# Input data
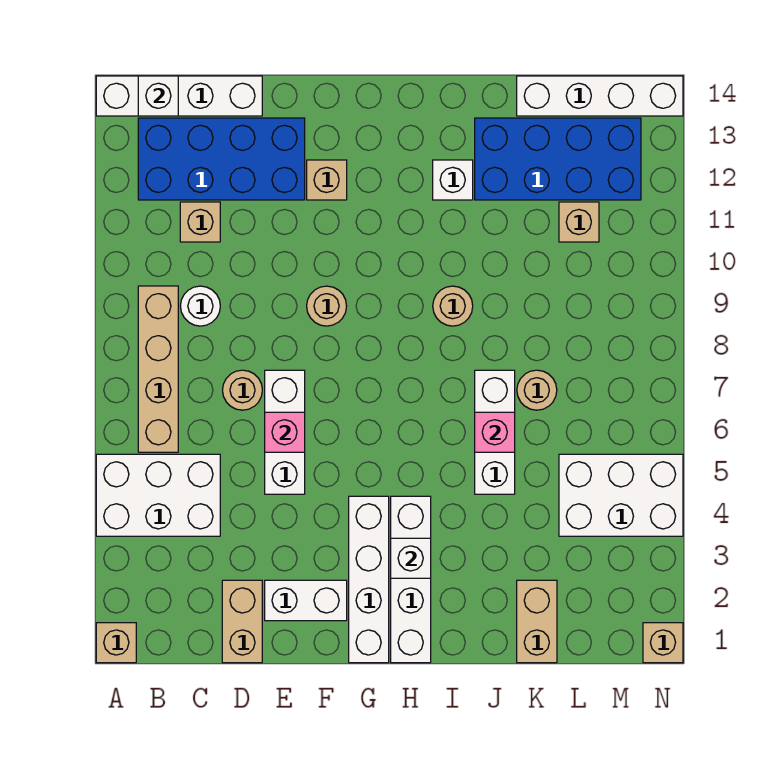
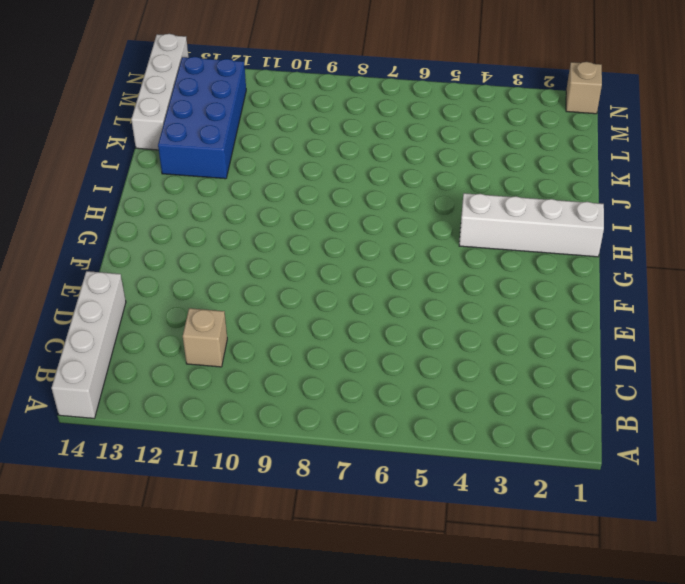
none -> tan brick A1 level 1
none -> white brick A4:C5 level 1
none -> tan brick B6:B9 level 1

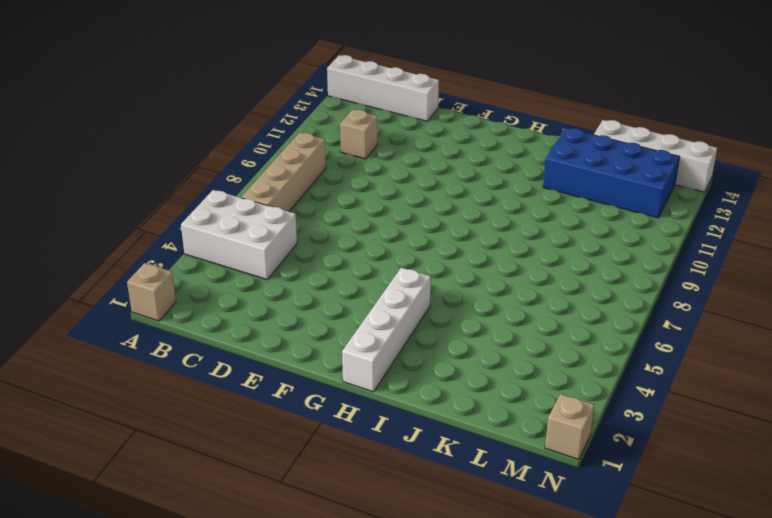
none -> blue brick B12:E13 level 1
none -> white round brick C9 level 1
none -> tan brick D1:D2 level 1

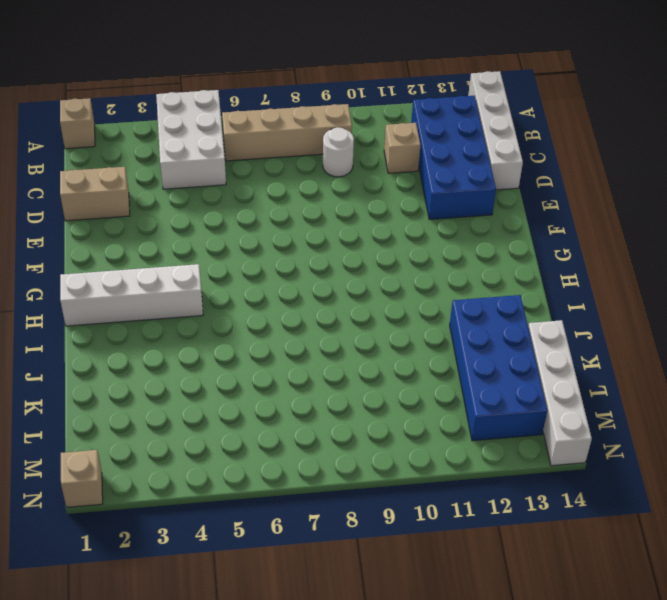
none -> tan round brick D7 level 1
none -> white brick E2:F2 level 1
none -> white brick E5:E7 level 1

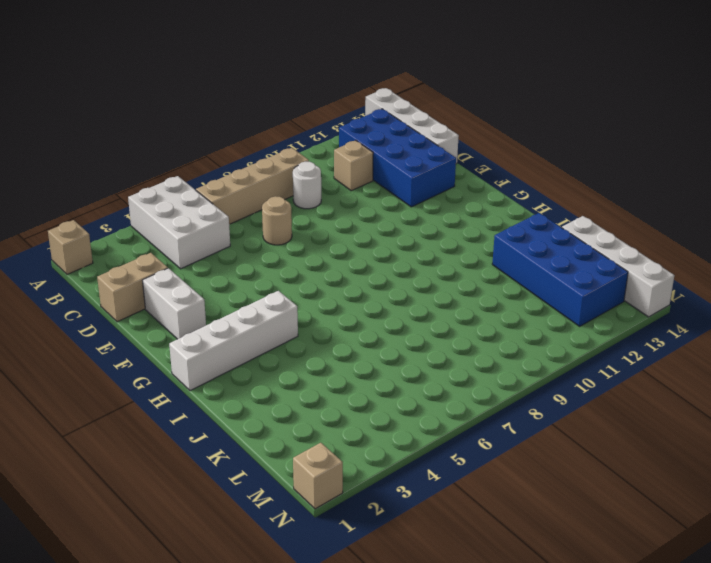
none -> white brick E5:E7 level 1
none -> tan round brick F9 level 1
none -> tan brick F12 level 1

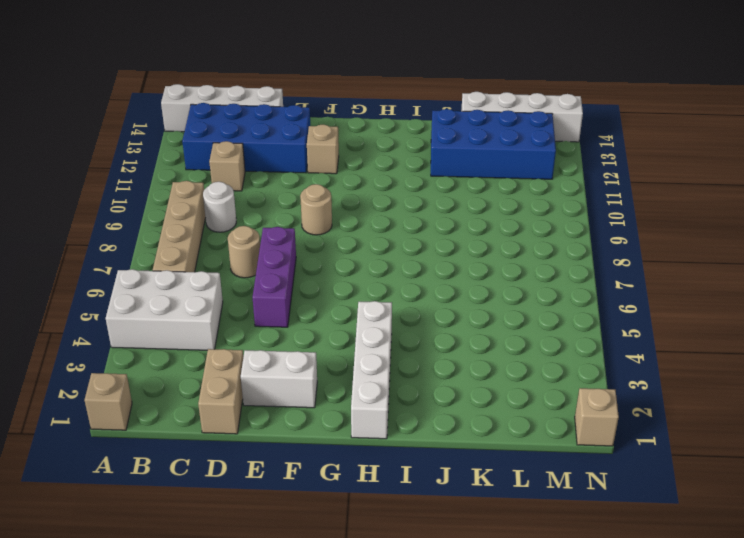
purple brick E5:E7 level 1 -> white brick E5:E7 level 1
none -> white brick G1:G4 level 1
none -> tan round brick I9 level 1
none -> white brick I12 level 1

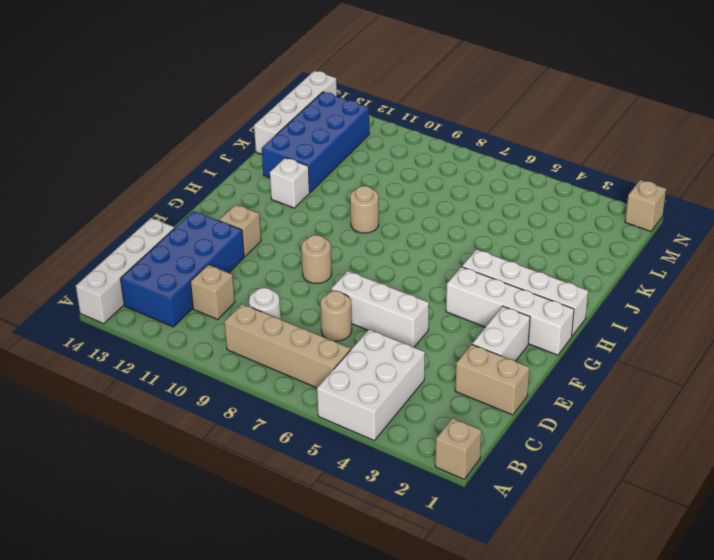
none -> white brick J5:J7 level 1
none -> tan brick K1:K2 level 1
none -> tan round brick K7 level 1

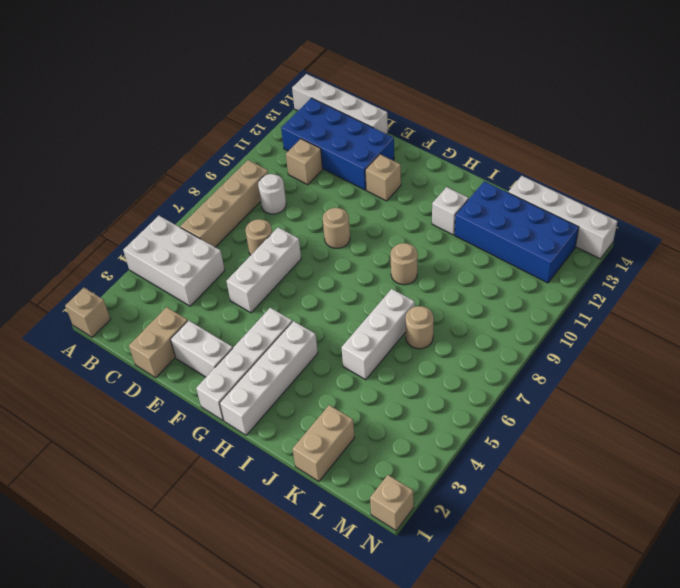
none -> white brick L4:N5 level 1
none -> tan brick L11 level 1
none -> white brick B14 level 2

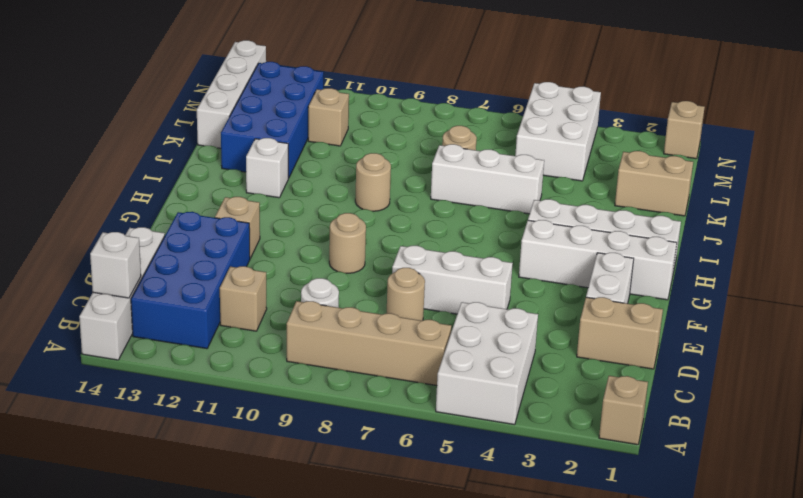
none -> pink brick E6 level 2
none -> white brick H3 level 2
none -> pink brick J6 level 2

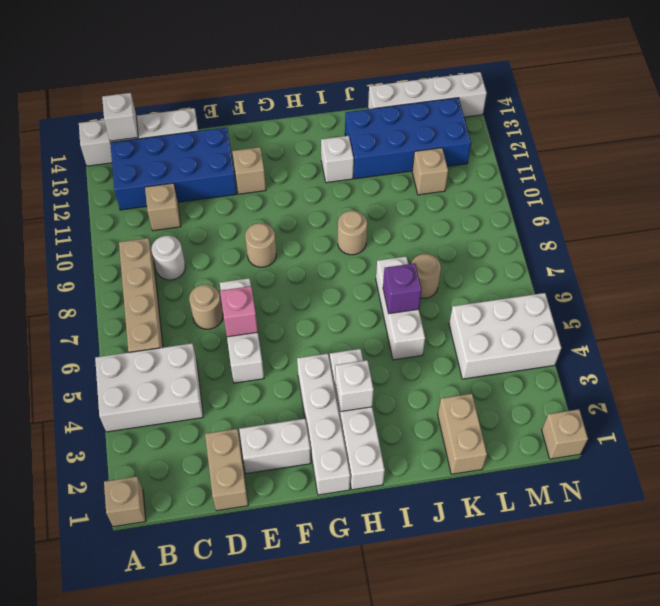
purple brick J6 level 2 -> pink brick J6 level 2

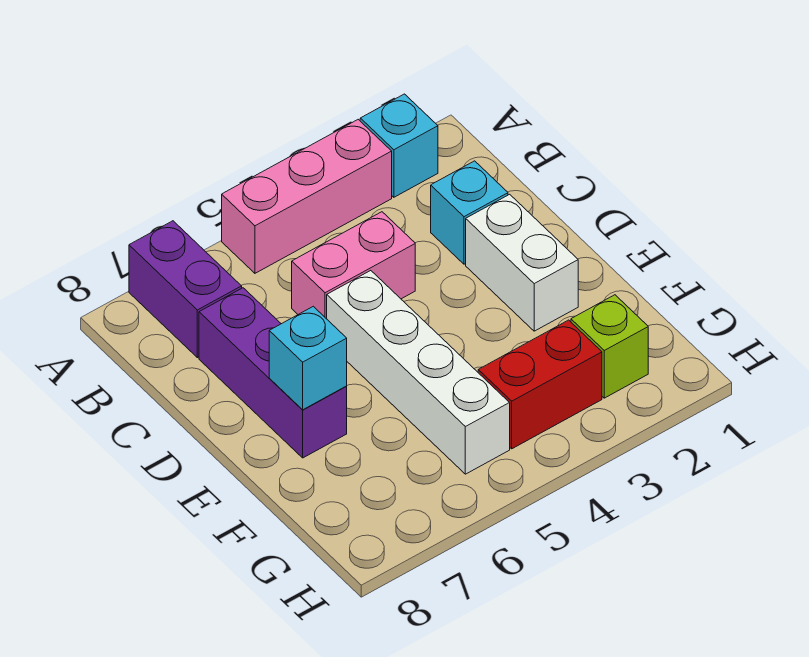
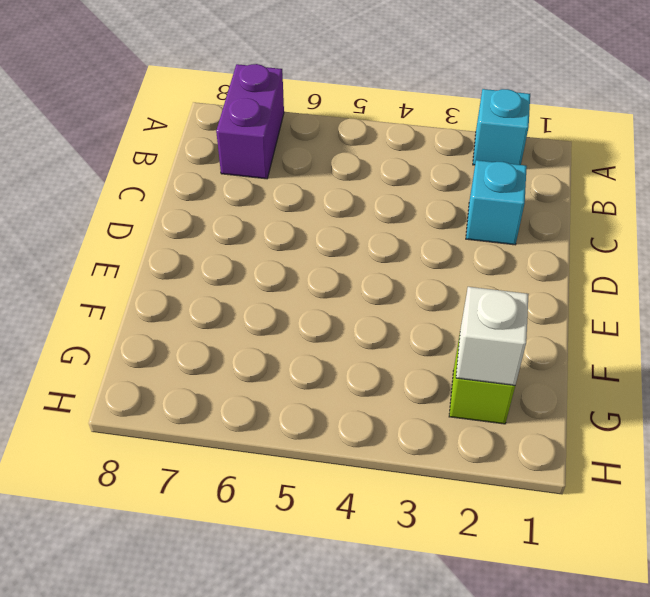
white brick G2 level 2 -> none
none -> pink brick A3:A5 level 1
none -> pink brick C4:C5 level 1

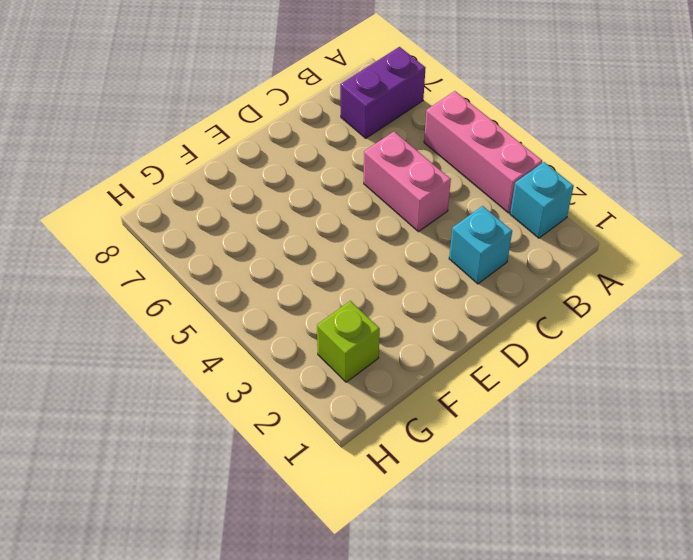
none -> purple brick C7:E7 level 1
none -> white brick D2:E2 level 1

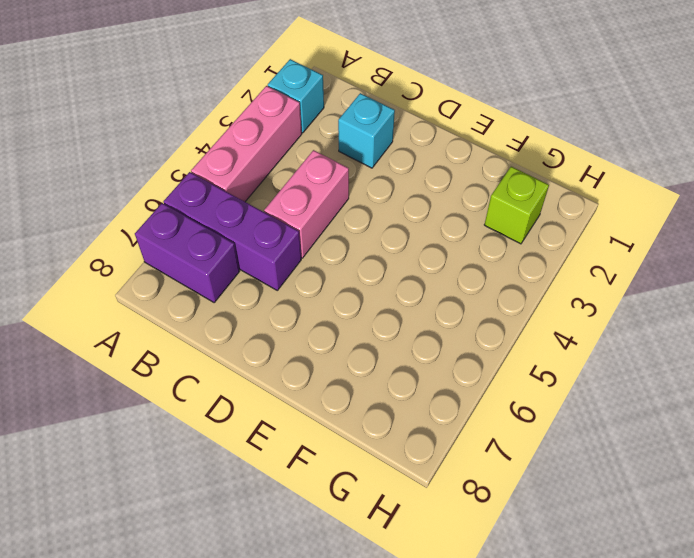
purple brick A6:C6 level 1 -> purple brick C7:E7 level 1
none -> white brick D2:E2 level 1
none -> white brick D5:G5 level 1

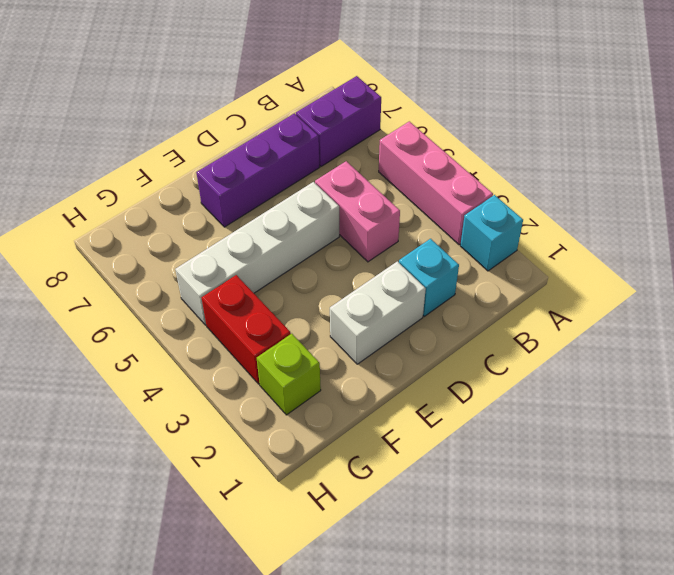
none -> cyan brick E7 level 2

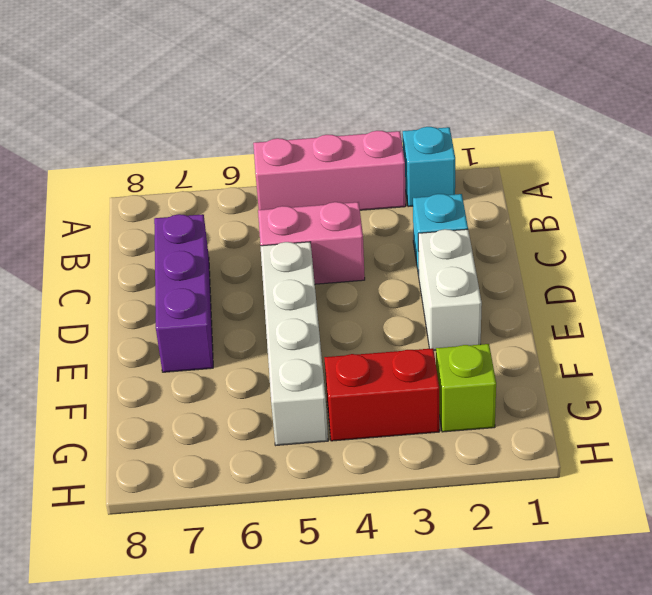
none -> purple brick A7:B7 level 1
none -> cyan brick E7 level 2

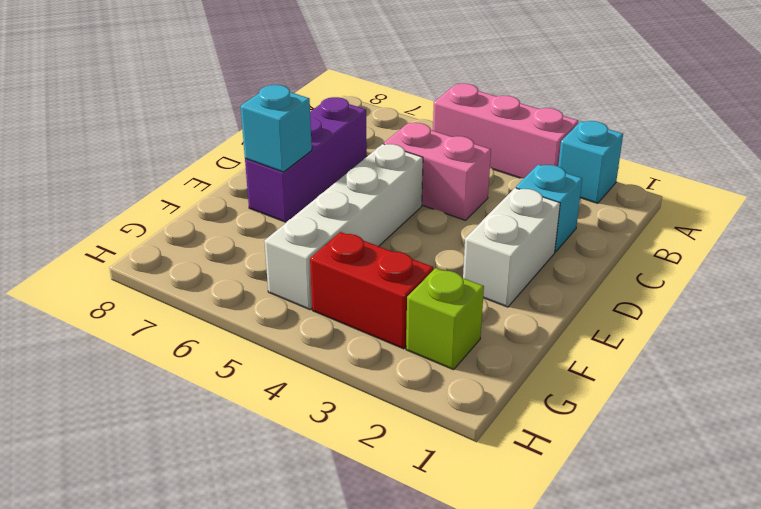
none -> purple brick A7:B7 level 1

# Task prompt
Word for word, restate the lines from the first line of the material through the line containing "none -> pink brick J6 level 2", with the pictures left out.

# Response below
none -> tan brick A1 level 1
none -> white brick A4:C5 level 1
none -> tan brick B6:B9 level 1

none -> blue brick B12:E13 level 1
none -> white round brick C9 level 1
none -> tan brick D1:D2 level 1

none -> tan round brick D7 level 1
none -> white brick E2:F2 level 1
none -> white brick E5:E7 level 1

none -> white brick E5:E7 level 1
none -> tan round brick F9 level 1
none -> tan brick F12 level 1

purple brick E5:E7 level 1 -> white brick E5:E7 level 1
none -> white brick G1:G4 level 1
none -> tan round brick I9 level 1
none -> white brick I12 level 1

none -> white brick J5:J7 level 1
none -> tan brick K1:K2 level 1
none -> tan round brick K7 level 1

none -> white brick L4:N5 level 1
none -> tan brick L11 level 1
none -> white brick B14 level 2

none -> pink brick E6 level 2
none -> white brick H3 level 2
none -> pink brick J6 level 2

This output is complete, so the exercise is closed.